### Collected data
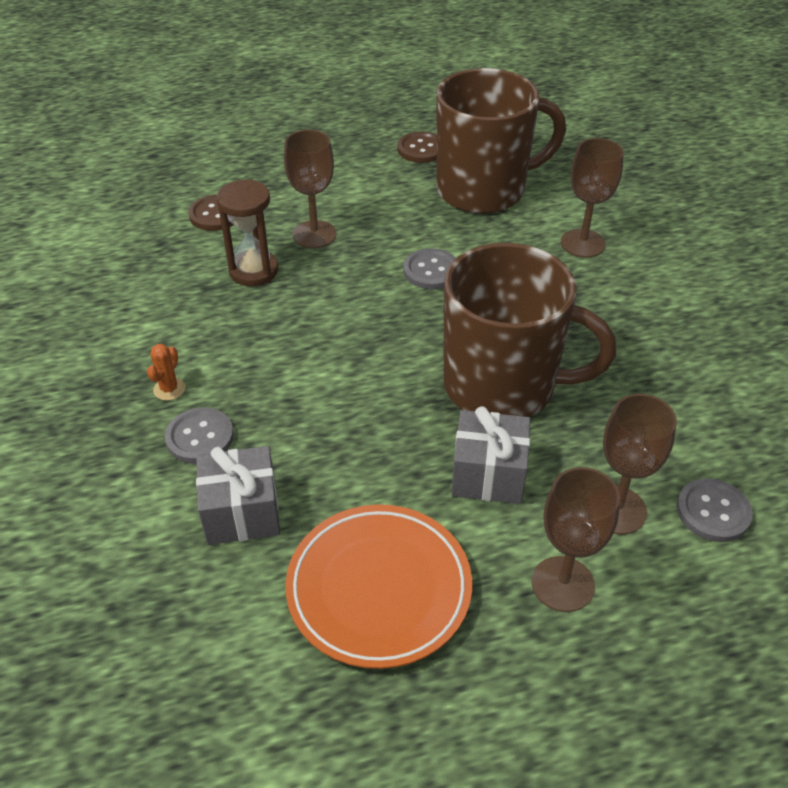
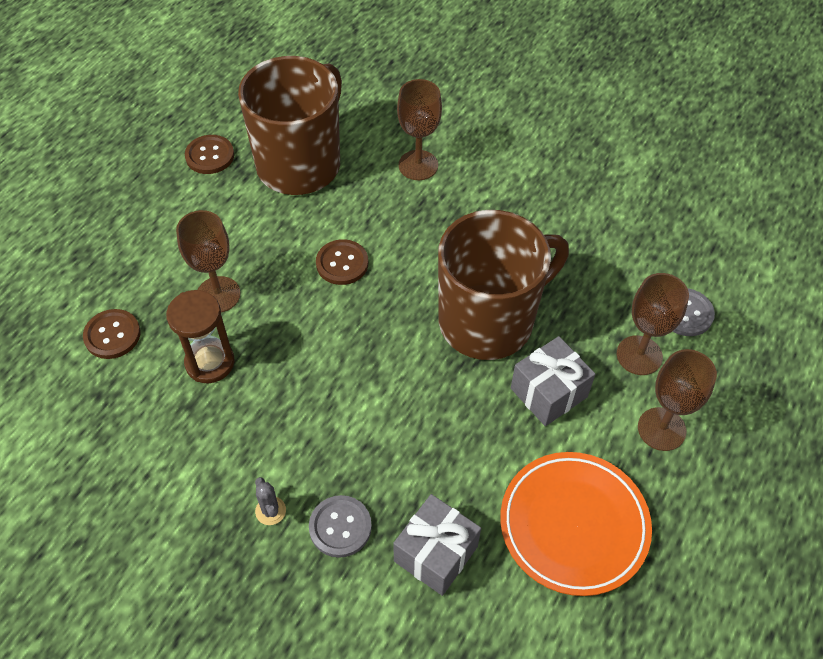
camera: 45 degrees left, 10 degrees up
(169, 389) = (270, 511): orange cactus -> grey cactus
(431, 271) = (342, 263): grey button -> brown button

### Task brief
Would you set down the listing exactly, omitting pictures?

### Problem solution
camera: 45 degrees left, 10 degrees up
(169, 389) = (270, 511): orange cactus -> grey cactus
(431, 271) = (342, 263): grey button -> brown button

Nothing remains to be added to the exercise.